Once the line containing "yellow triangle: rotated" is found in the data below, repeat it and every later line exactly, leaving the pictures out.

Stored data entries:
-.-.-
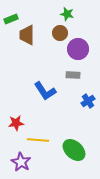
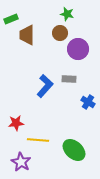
gray rectangle: moved 4 px left, 4 px down
blue L-shape: moved 5 px up; rotated 105 degrees counterclockwise
blue cross: moved 1 px down; rotated 24 degrees counterclockwise
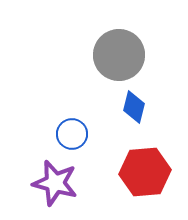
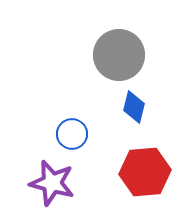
purple star: moved 3 px left
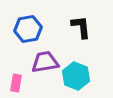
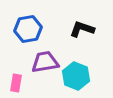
black L-shape: moved 1 px right, 2 px down; rotated 65 degrees counterclockwise
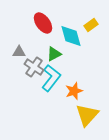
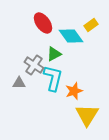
cyan diamond: rotated 20 degrees counterclockwise
gray triangle: moved 31 px down
gray cross: moved 2 px up
cyan L-shape: moved 2 px right; rotated 24 degrees counterclockwise
yellow triangle: rotated 10 degrees counterclockwise
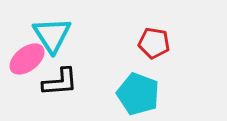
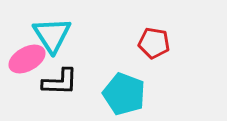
pink ellipse: rotated 9 degrees clockwise
black L-shape: rotated 6 degrees clockwise
cyan pentagon: moved 14 px left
-.-.-
### [Solution to the problem]
yellow triangle: rotated 10 degrees counterclockwise
pink ellipse: rotated 9 degrees clockwise
black L-shape: rotated 6 degrees clockwise
cyan pentagon: moved 14 px left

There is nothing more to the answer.